**What the task asks:** All lines from the one containing "(447, 489) = (533, 87): grey" through the end of the material below are to be printed exactly, both ends included, minus pictures.

**Input data:**
---

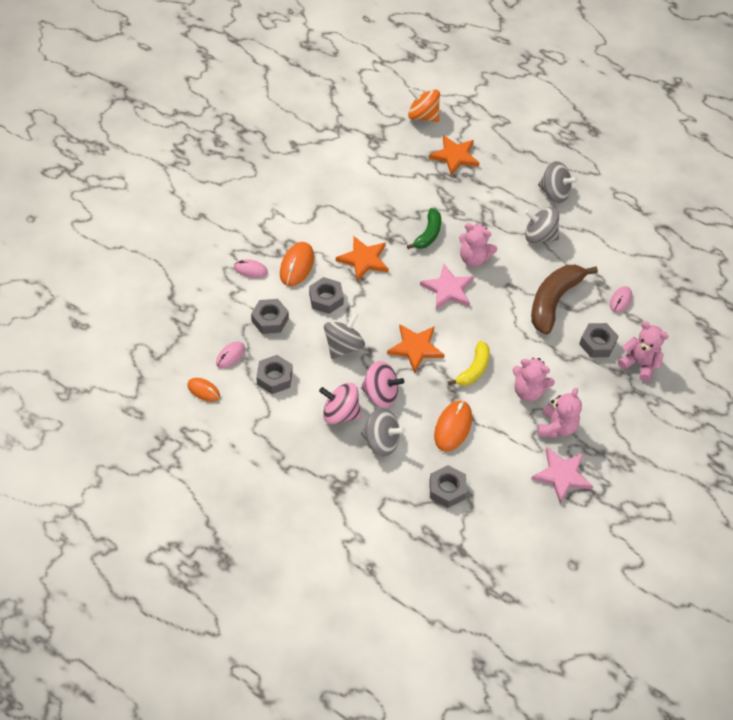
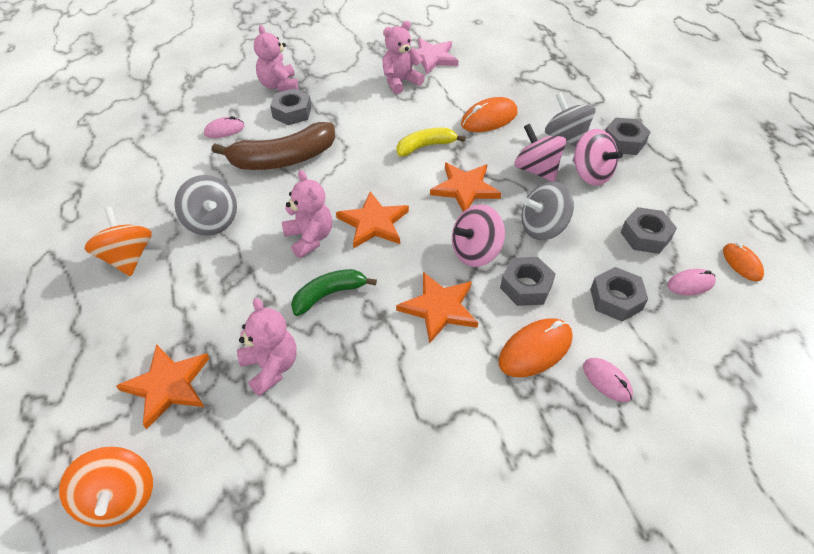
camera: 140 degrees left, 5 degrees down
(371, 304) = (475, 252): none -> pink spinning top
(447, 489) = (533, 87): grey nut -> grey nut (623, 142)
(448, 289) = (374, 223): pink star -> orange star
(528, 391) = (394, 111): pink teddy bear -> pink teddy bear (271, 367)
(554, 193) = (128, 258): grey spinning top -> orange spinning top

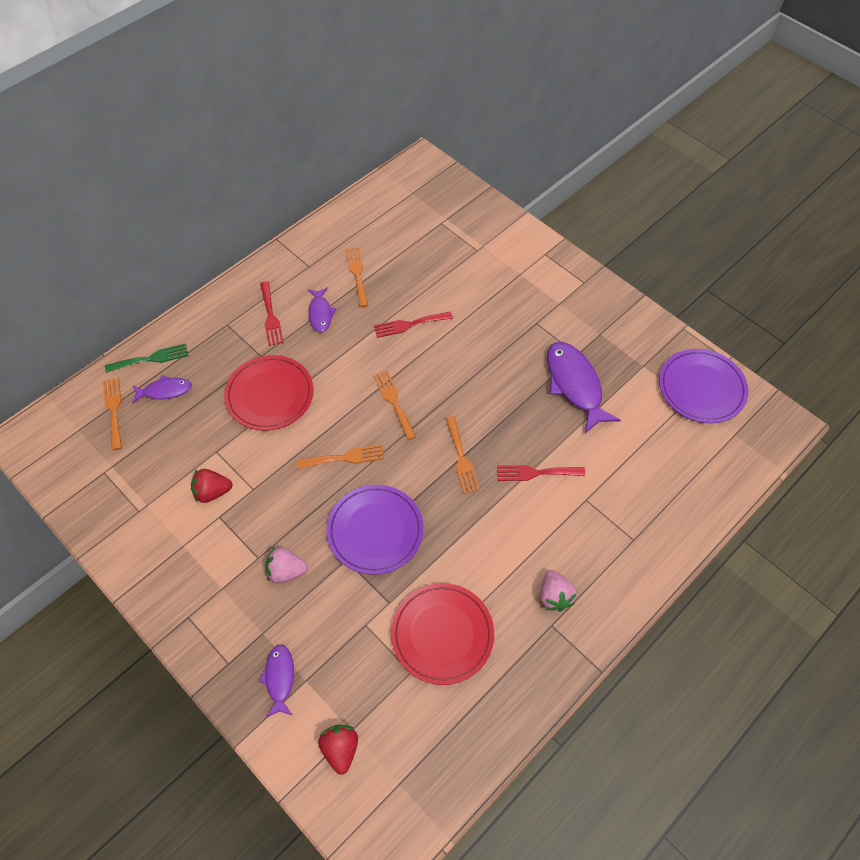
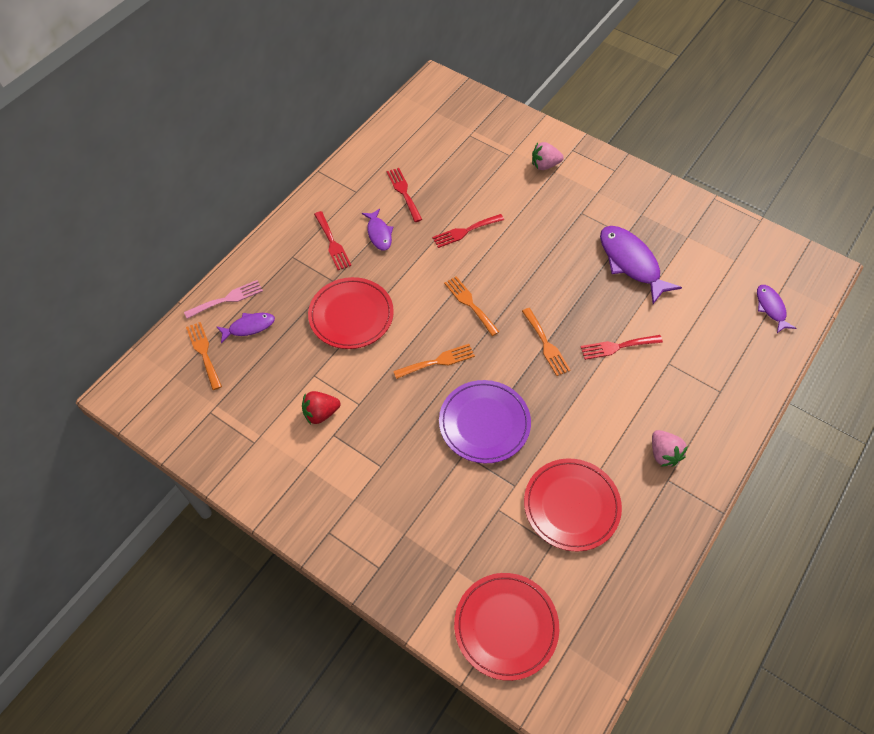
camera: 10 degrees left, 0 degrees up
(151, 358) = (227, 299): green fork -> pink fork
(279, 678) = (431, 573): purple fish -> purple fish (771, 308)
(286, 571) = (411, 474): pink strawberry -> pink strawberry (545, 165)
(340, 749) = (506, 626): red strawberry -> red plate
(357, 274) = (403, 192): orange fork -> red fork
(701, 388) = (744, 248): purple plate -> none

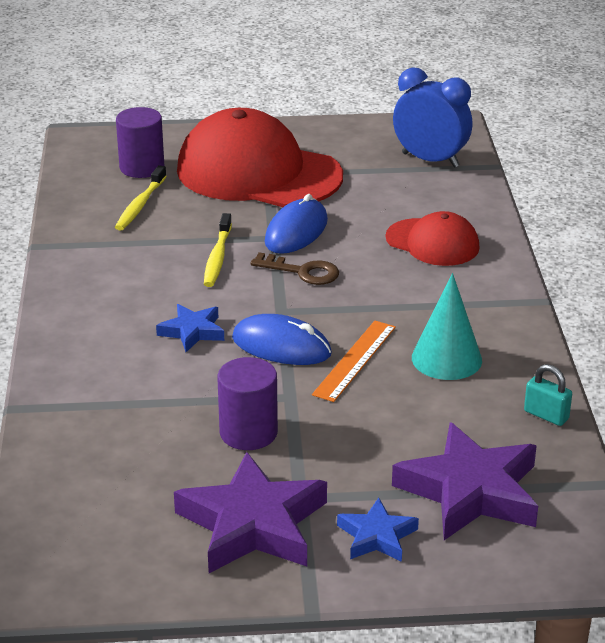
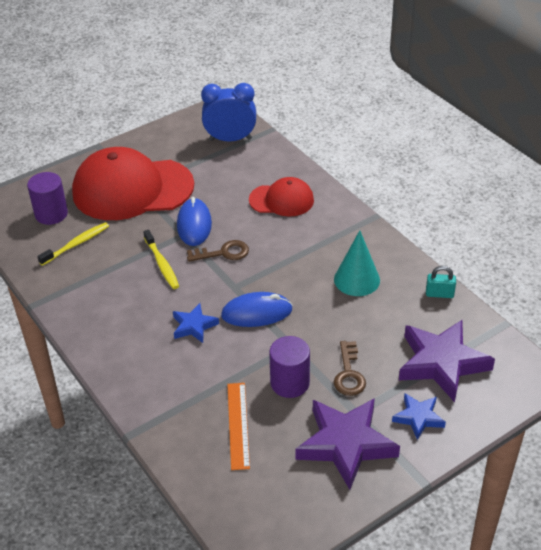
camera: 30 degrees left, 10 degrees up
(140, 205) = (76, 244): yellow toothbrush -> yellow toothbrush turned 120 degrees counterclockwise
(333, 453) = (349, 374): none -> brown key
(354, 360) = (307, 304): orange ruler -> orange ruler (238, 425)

---

**Output of the exercise:**
(447, 489) = (533, 87): grey nut -> grey nut (623, 142)
(448, 289) = (374, 223): pink star -> orange star
(528, 391) = (394, 111): pink teddy bear -> pink teddy bear (271, 367)
(554, 193) = (128, 258): grey spinning top -> orange spinning top

camera: 10 degrees left, 0 degrees up
(151, 358) = (227, 299): green fork -> pink fork
(279, 678) = (431, 573): purple fish -> purple fish (771, 308)
(286, 571) = (411, 474): pink strawberry -> pink strawberry (545, 165)
(340, 749) = (506, 626): red strawberry -> red plate
(357, 274) = (403, 192): orange fork -> red fork
(701, 388) = (744, 248): purple plate -> none

camera: 30 degrees left, 10 degrees up
(140, 205) = (76, 244): yellow toothbrush -> yellow toothbrush turned 120 degrees counterclockwise
(333, 453) = (349, 374): none -> brown key
(354, 360) = (307, 304): orange ruler -> orange ruler (238, 425)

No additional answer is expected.